─── Source data ───
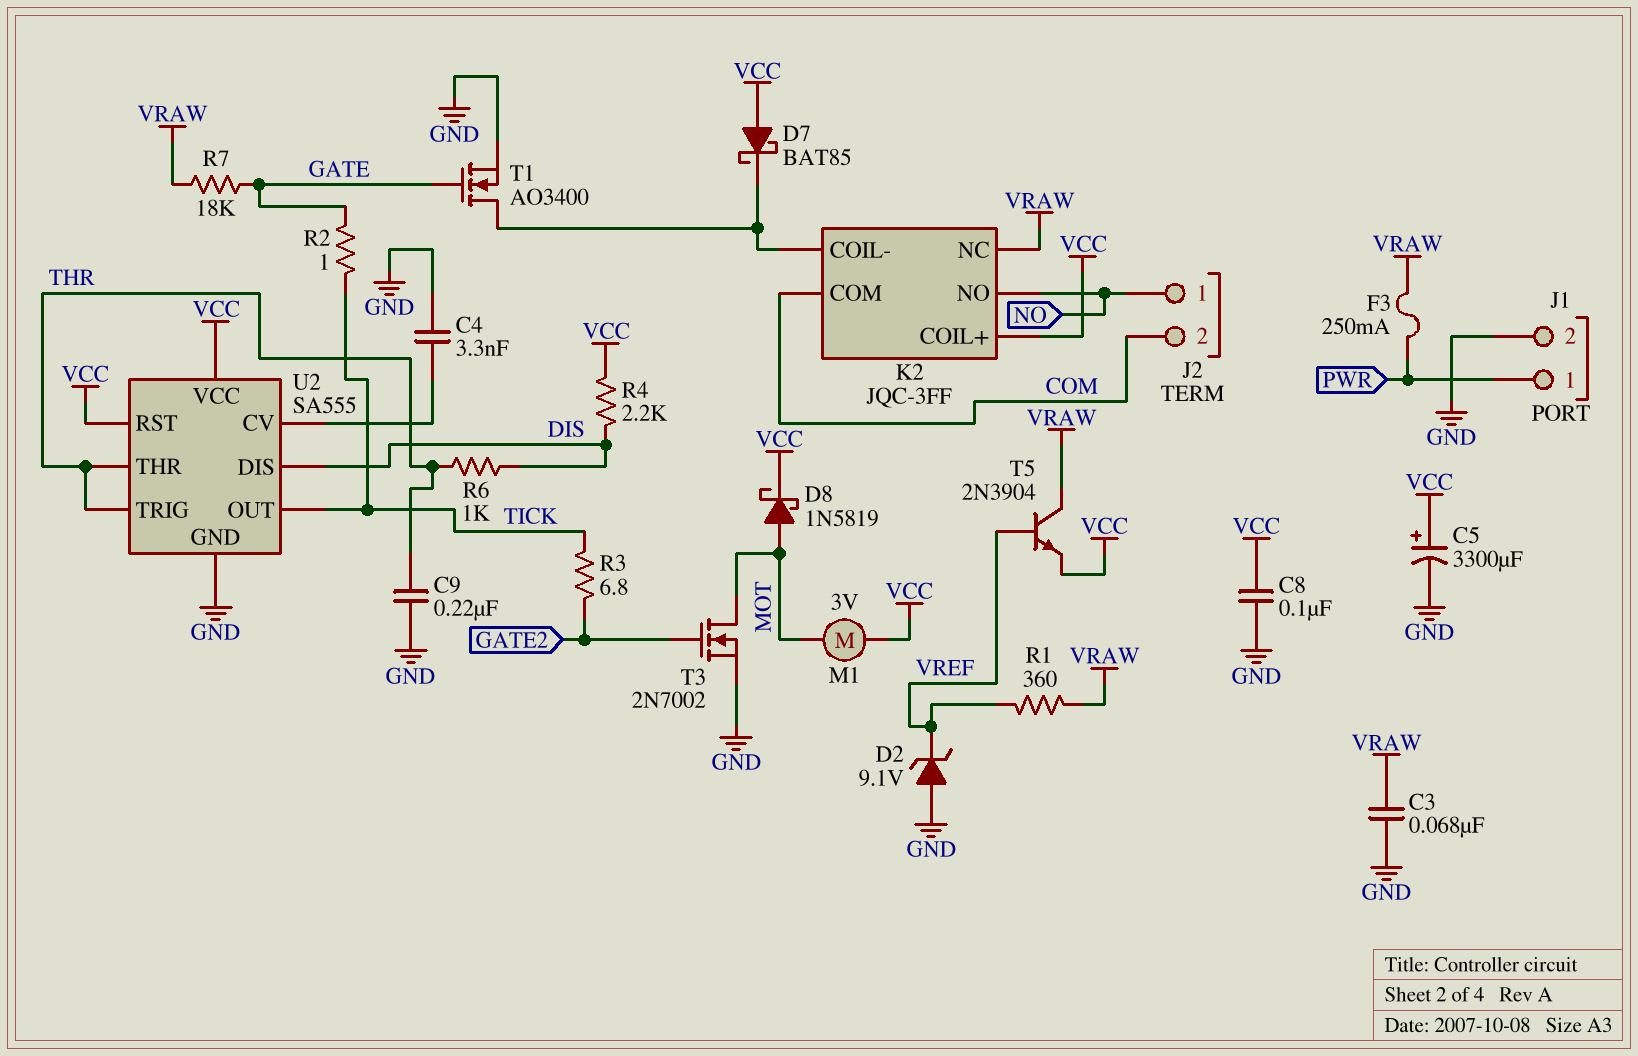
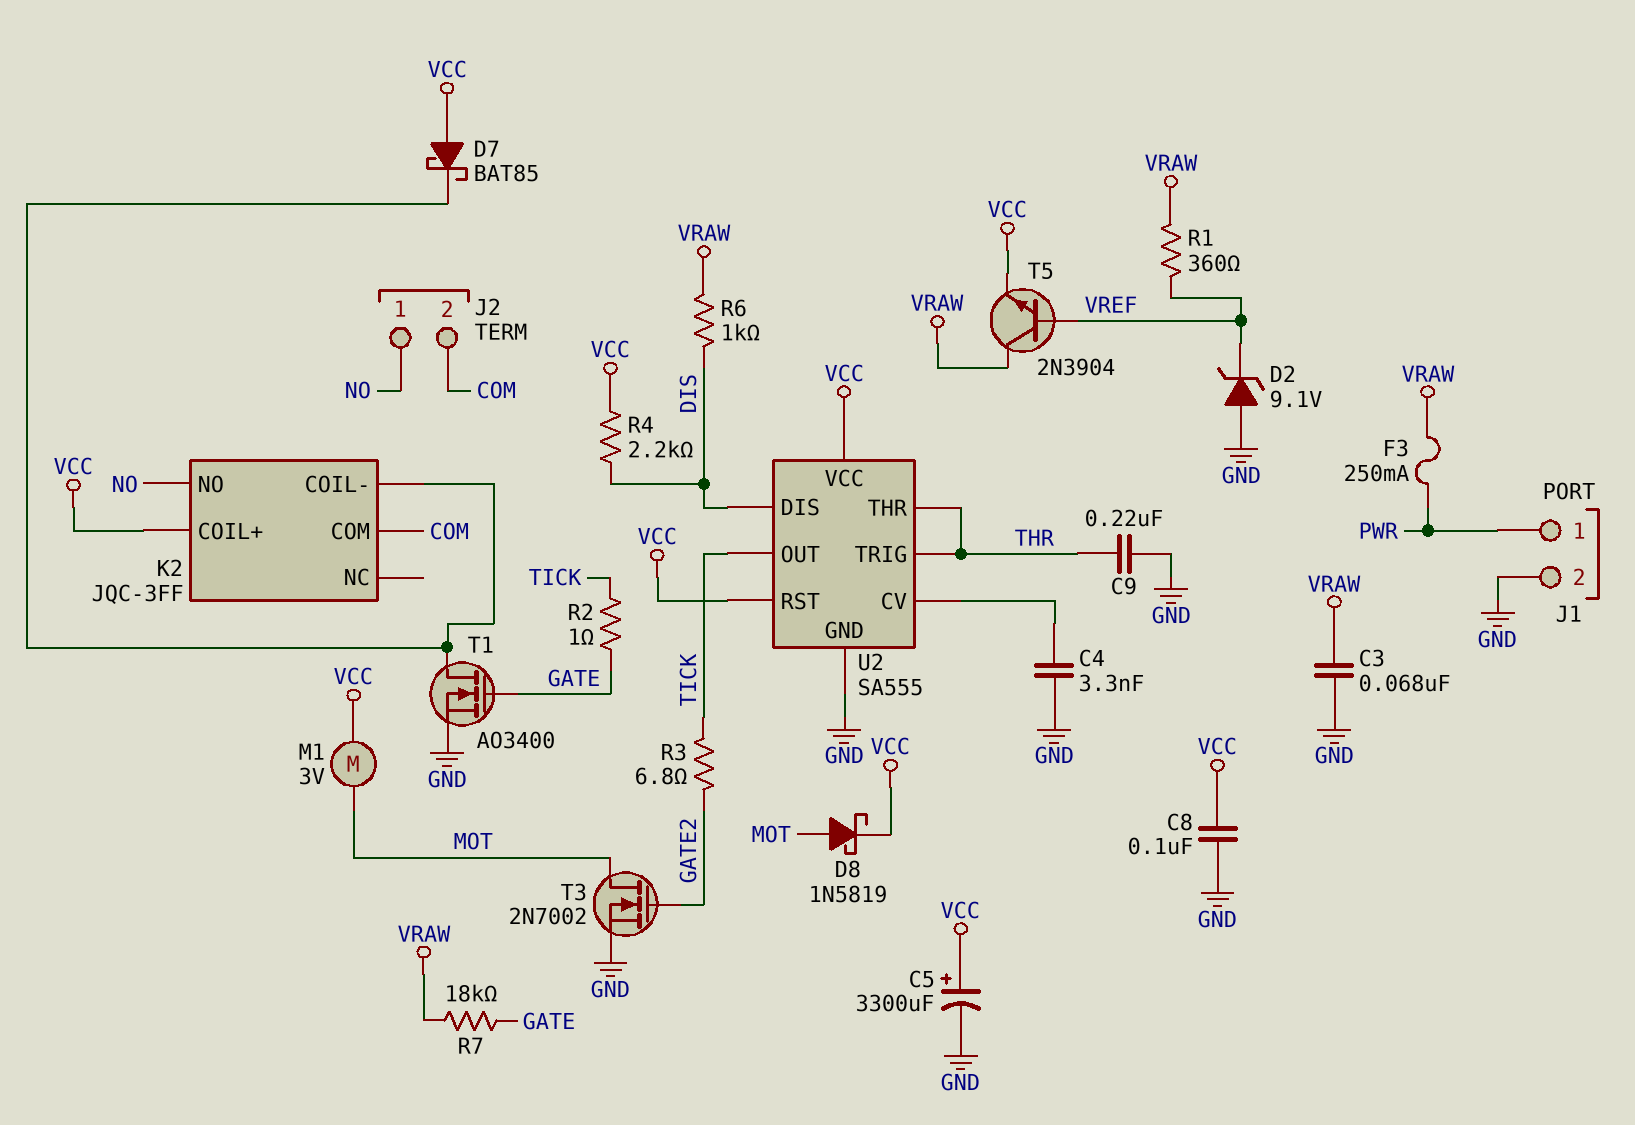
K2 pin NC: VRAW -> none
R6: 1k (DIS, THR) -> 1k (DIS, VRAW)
───
─── Source data ───
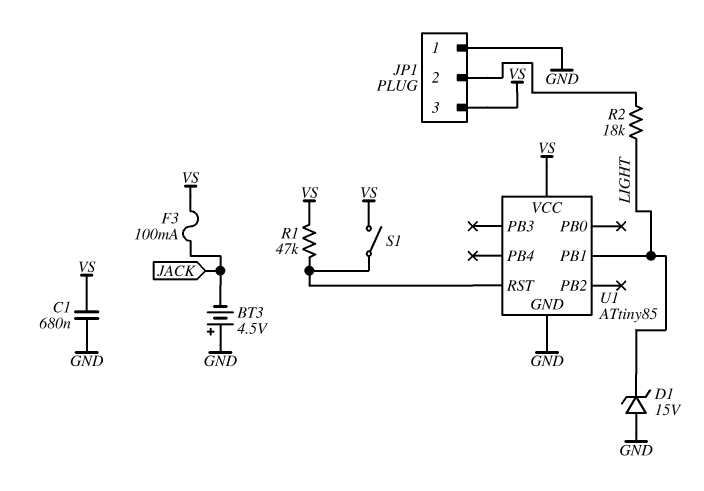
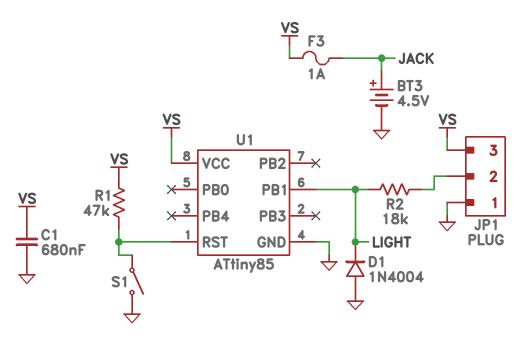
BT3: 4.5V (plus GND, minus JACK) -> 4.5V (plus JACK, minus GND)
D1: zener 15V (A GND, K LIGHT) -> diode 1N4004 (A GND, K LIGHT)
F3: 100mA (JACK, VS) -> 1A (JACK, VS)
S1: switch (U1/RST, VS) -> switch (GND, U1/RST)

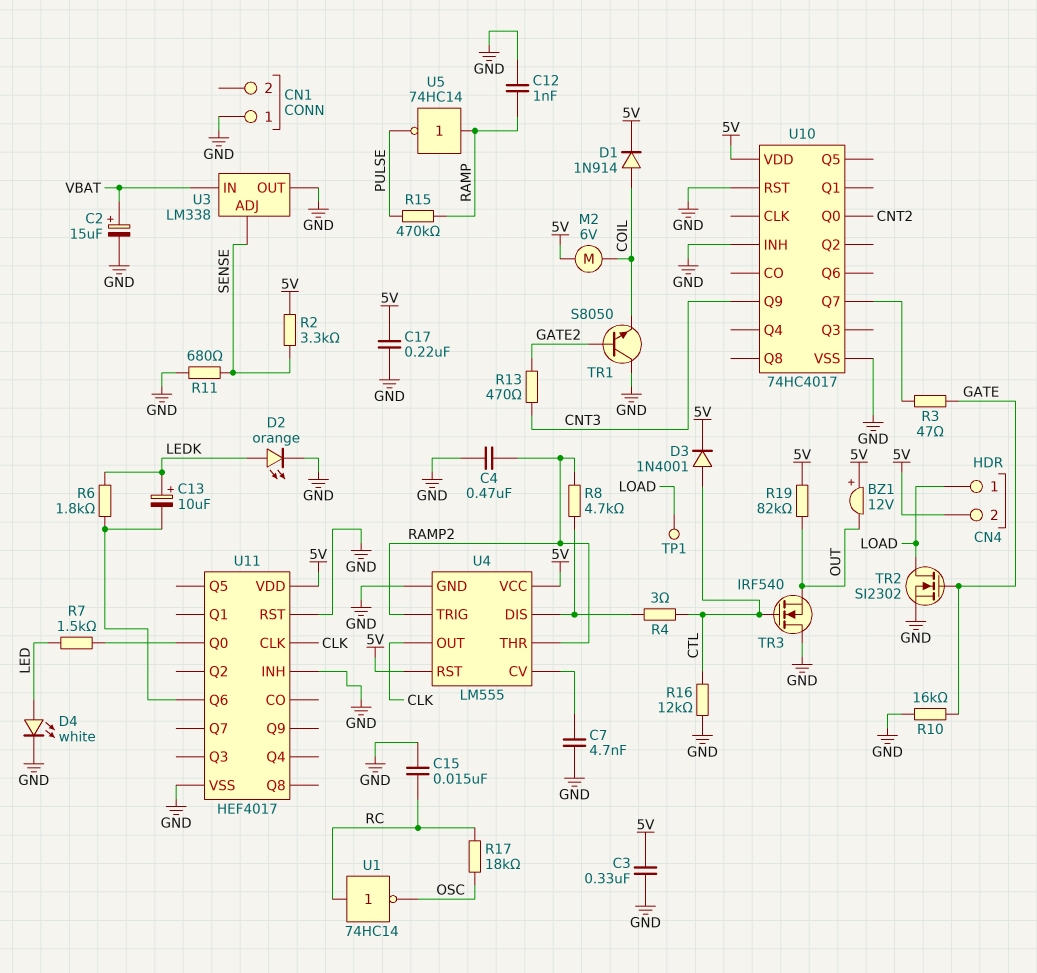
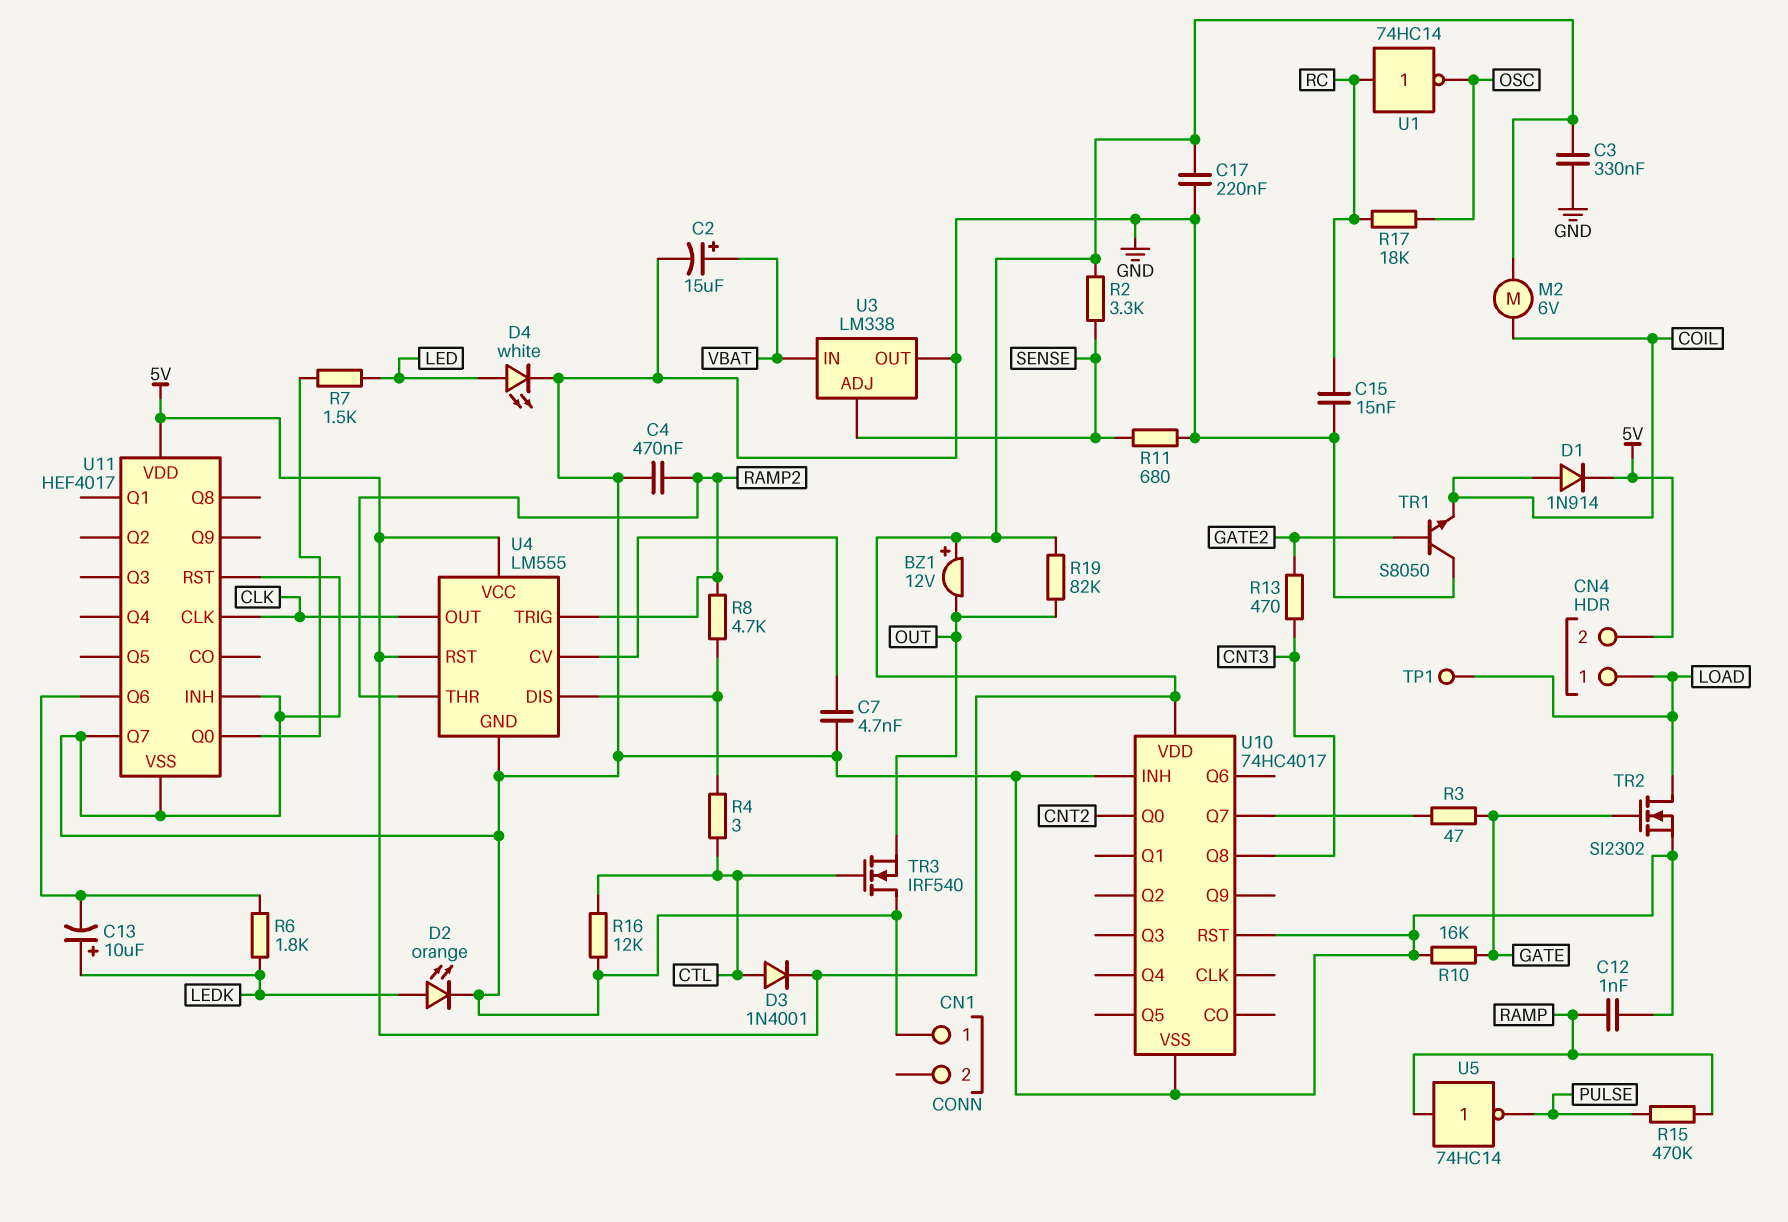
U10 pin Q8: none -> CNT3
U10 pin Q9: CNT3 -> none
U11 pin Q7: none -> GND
───
Instructions for the task: From the entries, report each line that includes the word "VRAW".

Expected answer:
K2 pin NC: VRAW -> none
R6: 1k (DIS, THR) -> 1k (DIS, VRAW)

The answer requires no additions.